◆ **WORK TO BE COMPLETED**
Return every entry exactly.

(THE DATA)

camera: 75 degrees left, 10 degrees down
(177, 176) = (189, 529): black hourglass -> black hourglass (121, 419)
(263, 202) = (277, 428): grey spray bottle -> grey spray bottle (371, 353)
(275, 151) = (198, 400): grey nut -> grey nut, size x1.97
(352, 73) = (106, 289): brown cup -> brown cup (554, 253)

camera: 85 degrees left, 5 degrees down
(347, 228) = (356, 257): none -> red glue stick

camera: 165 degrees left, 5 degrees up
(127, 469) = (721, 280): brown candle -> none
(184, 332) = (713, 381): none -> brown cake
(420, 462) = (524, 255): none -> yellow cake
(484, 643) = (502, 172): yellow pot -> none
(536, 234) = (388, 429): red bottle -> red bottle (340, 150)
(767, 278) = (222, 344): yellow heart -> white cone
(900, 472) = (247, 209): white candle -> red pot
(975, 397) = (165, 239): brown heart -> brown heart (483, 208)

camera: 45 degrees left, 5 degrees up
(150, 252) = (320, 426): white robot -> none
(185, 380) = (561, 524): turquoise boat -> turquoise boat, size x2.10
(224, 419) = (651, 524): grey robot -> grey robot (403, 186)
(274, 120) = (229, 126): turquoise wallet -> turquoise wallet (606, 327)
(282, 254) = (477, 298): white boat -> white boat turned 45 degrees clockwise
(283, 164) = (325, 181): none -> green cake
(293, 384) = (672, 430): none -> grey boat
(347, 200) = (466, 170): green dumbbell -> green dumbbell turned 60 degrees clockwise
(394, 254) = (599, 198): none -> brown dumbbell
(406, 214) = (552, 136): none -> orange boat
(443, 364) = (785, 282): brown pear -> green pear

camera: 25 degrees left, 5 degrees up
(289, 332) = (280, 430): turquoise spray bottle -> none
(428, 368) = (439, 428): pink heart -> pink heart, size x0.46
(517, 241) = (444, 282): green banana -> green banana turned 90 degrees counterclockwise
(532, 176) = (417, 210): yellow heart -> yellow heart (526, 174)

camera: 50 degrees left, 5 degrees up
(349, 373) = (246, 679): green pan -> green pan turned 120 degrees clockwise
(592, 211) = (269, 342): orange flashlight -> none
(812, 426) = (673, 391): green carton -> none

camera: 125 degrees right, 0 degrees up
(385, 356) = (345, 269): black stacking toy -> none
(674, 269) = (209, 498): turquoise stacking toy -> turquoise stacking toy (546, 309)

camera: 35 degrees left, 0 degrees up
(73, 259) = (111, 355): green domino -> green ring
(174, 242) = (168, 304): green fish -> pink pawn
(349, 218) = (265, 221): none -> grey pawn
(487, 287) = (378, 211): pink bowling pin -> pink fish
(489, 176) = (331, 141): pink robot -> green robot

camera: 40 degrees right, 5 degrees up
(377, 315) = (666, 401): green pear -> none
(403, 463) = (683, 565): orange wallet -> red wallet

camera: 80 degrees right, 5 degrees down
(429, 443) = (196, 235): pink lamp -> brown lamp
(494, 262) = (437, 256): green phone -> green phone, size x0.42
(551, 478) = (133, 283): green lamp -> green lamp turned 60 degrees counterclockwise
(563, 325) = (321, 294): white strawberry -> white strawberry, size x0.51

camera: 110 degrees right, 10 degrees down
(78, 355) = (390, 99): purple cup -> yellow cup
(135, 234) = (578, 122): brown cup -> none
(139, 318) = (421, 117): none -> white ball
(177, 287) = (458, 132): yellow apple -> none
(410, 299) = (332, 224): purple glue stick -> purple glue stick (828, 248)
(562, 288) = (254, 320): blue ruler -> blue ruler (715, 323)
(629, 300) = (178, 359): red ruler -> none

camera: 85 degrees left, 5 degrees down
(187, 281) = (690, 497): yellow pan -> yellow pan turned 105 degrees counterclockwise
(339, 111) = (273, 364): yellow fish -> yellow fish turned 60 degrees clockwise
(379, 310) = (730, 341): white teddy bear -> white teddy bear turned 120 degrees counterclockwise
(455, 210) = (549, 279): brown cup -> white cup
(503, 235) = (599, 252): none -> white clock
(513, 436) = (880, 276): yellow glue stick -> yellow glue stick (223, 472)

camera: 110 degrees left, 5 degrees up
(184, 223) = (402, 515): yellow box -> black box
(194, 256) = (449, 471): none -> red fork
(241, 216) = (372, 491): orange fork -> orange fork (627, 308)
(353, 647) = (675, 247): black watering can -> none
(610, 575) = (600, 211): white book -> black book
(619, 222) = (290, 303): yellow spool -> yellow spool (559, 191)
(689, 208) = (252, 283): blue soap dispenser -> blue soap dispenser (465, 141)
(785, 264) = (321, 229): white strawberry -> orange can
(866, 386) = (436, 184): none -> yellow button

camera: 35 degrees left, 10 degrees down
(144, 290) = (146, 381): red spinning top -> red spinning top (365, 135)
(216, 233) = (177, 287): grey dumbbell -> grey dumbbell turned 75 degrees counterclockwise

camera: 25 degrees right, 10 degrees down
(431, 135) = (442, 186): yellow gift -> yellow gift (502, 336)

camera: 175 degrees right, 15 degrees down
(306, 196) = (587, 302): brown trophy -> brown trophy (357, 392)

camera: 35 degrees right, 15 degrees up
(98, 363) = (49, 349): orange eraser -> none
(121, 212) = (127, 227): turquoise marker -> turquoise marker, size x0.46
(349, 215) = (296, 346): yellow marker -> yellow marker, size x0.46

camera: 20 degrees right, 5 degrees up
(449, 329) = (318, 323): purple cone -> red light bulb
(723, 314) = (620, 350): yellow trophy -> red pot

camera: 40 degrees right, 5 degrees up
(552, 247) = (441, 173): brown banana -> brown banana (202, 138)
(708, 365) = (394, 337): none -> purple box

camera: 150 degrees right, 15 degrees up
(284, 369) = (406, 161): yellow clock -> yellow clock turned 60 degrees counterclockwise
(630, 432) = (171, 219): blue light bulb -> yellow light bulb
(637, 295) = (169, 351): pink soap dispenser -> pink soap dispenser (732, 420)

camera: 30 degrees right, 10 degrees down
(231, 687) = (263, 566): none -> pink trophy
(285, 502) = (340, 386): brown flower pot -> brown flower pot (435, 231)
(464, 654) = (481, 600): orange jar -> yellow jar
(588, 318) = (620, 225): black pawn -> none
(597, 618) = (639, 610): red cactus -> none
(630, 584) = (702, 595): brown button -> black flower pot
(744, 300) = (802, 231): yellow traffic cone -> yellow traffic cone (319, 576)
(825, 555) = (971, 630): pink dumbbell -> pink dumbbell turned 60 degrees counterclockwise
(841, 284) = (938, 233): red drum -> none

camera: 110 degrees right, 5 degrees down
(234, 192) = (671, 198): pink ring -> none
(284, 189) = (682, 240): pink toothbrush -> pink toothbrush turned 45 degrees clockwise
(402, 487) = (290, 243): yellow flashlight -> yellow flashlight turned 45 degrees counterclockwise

(End THE DATA)

◆ **ANSWER FOR THIS EXERCISE**
camera: 75 degrees left, 10 degrees down
(177, 176) = (189, 529): black hourglass -> black hourglass (121, 419)
(263, 202) = (277, 428): grey spray bottle -> grey spray bottle (371, 353)
(275, 151) = (198, 400): grey nut -> grey nut, size x1.97
(352, 73) = (106, 289): brown cup -> brown cup (554, 253)

camera: 85 degrees left, 5 degrees down
(347, 228) = (356, 257): none -> red glue stick

camera: 165 degrees left, 5 degrees up
(127, 469) = (721, 280): brown candle -> none
(184, 332) = (713, 381): none -> brown cake
(420, 462) = (524, 255): none -> yellow cake
(484, 643) = (502, 172): yellow pot -> none
(536, 234) = (388, 429): red bottle -> red bottle (340, 150)
(767, 278) = (222, 344): yellow heart -> white cone
(900, 472) = (247, 209): white candle -> red pot
(975, 397) = (165, 239): brown heart -> brown heart (483, 208)

camera: 45 degrees left, 5 degrees up
(150, 252) = (320, 426): white robot -> none
(185, 380) = (561, 524): turquoise boat -> turquoise boat, size x2.10
(224, 419) = (651, 524): grey robot -> grey robot (403, 186)
(274, 120) = (229, 126): turquoise wallet -> turquoise wallet (606, 327)
(282, 254) = (477, 298): white boat -> white boat turned 45 degrees clockwise
(283, 164) = (325, 181): none -> green cake
(293, 384) = (672, 430): none -> grey boat
(347, 200) = (466, 170): green dumbbell -> green dumbbell turned 60 degrees clockwise
(394, 254) = (599, 198): none -> brown dumbbell
(406, 214) = (552, 136): none -> orange boat
(443, 364) = (785, 282): brown pear -> green pear

camera: 25 degrees left, 5 degrees up
(289, 332) = (280, 430): turquoise spray bottle -> none
(428, 368) = (439, 428): pink heart -> pink heart, size x0.46
(517, 241) = (444, 282): green banana -> green banana turned 90 degrees counterclockwise
(532, 176) = (417, 210): yellow heart -> yellow heart (526, 174)

camera: 50 degrees left, 5 degrees up
(349, 373) = (246, 679): green pan -> green pan turned 120 degrees clockwise
(592, 211) = (269, 342): orange flashlight -> none
(812, 426) = (673, 391): green carton -> none

camera: 125 degrees right, 0 degrees up
(385, 356) = (345, 269): black stacking toy -> none
(674, 269) = (209, 498): turquoise stacking toy -> turquoise stacking toy (546, 309)

camera: 35 degrees left, 0 degrees up
(73, 259) = (111, 355): green domino -> green ring
(174, 242) = (168, 304): green fish -> pink pawn
(349, 218) = (265, 221): none -> grey pawn
(487, 287) = (378, 211): pink bowling pin -> pink fish
(489, 176) = (331, 141): pink robot -> green robot

camera: 40 degrees right, 5 degrees up
(377, 315) = (666, 401): green pear -> none
(403, 463) = (683, 565): orange wallet -> red wallet

camera: 80 degrees right, 5 degrees down
(429, 443) = (196, 235): pink lamp -> brown lamp
(494, 262) = (437, 256): green phone -> green phone, size x0.42
(551, 478) = (133, 283): green lamp -> green lamp turned 60 degrees counterclockwise
(563, 325) = (321, 294): white strawberry -> white strawberry, size x0.51

camera: 110 degrees right, 10 degrees down
(78, 355) = (390, 99): purple cup -> yellow cup
(135, 234) = (578, 122): brown cup -> none
(139, 318) = (421, 117): none -> white ball
(177, 287) = (458, 132): yellow apple -> none
(410, 299) = (332, 224): purple glue stick -> purple glue stick (828, 248)
(562, 288) = (254, 320): blue ruler -> blue ruler (715, 323)
(629, 300) = (178, 359): red ruler -> none

camera: 85 degrees left, 5 degrees down
(187, 281) = (690, 497): yellow pan -> yellow pan turned 105 degrees counterclockwise
(339, 111) = (273, 364): yellow fish -> yellow fish turned 60 degrees clockwise
(379, 310) = (730, 341): white teddy bear -> white teddy bear turned 120 degrees counterclockwise
(455, 210) = (549, 279): brown cup -> white cup
(503, 235) = (599, 252): none -> white clock
(513, 436) = (880, 276): yellow glue stick -> yellow glue stick (223, 472)

camera: 110 degrees left, 5 degrees up
(184, 223) = (402, 515): yellow box -> black box
(194, 256) = (449, 471): none -> red fork
(241, 216) = (372, 491): orange fork -> orange fork (627, 308)
(353, 647) = (675, 247): black watering can -> none
(610, 575) = (600, 211): white book -> black book
(619, 222) = (290, 303): yellow spool -> yellow spool (559, 191)
(689, 208) = (252, 283): blue soap dispenser -> blue soap dispenser (465, 141)
(785, 264) = (321, 229): white strawberry -> orange can
(866, 386) = (436, 184): none -> yellow button

camera: 35 degrees left, 10 degrees down
(144, 290) = (146, 381): red spinning top -> red spinning top (365, 135)
(216, 233) = (177, 287): grey dumbbell -> grey dumbbell turned 75 degrees counterclockwise

camera: 25 degrees right, 10 degrees down
(431, 135) = (442, 186): yellow gift -> yellow gift (502, 336)

camera: 175 degrees right, 15 degrees down
(306, 196) = (587, 302): brown trophy -> brown trophy (357, 392)

camera: 35 degrees right, 15 degrees up
(98, 363) = (49, 349): orange eraser -> none
(121, 212) = (127, 227): turquoise marker -> turquoise marker, size x0.46
(349, 215) = (296, 346): yellow marker -> yellow marker, size x0.46

camera: 20 degrees right, 5 degrees up
(449, 329) = (318, 323): purple cone -> red light bulb
(723, 314) = (620, 350): yellow trophy -> red pot

camera: 40 degrees right, 5 degrees up
(552, 247) = (441, 173): brown banana -> brown banana (202, 138)
(708, 365) = (394, 337): none -> purple box

camera: 150 degrees right, 15 degrees up
(284, 369) = (406, 161): yellow clock -> yellow clock turned 60 degrees counterclockwise
(630, 432) = (171, 219): blue light bulb -> yellow light bulb
(637, 295) = (169, 351): pink soap dispenser -> pink soap dispenser (732, 420)

camera: 30 degrees right, 10 degrees down
(231, 687) = (263, 566): none -> pink trophy
(285, 502) = (340, 386): brown flower pot -> brown flower pot (435, 231)
(464, 654) = (481, 600): orange jar -> yellow jar
(588, 318) = (620, 225): black pawn -> none
(597, 618) = (639, 610): red cactus -> none
(630, 584) = (702, 595): brown button -> black flower pot
(744, 300) = (802, 231): yellow traffic cone -> yellow traffic cone (319, 576)
(825, 555) = (971, 630): pink dumbbell -> pink dumbbell turned 60 degrees counterclockwise
(841, 284) = (938, 233): red drum -> none

camera: 110 degrees right, 5 degrees down
(234, 192) = (671, 198): pink ring -> none
(284, 189) = (682, 240): pink toothbrush -> pink toothbrush turned 45 degrees clockwise
(402, 487) = (290, 243): yellow flashlight -> yellow flashlight turned 45 degrees counterclockwise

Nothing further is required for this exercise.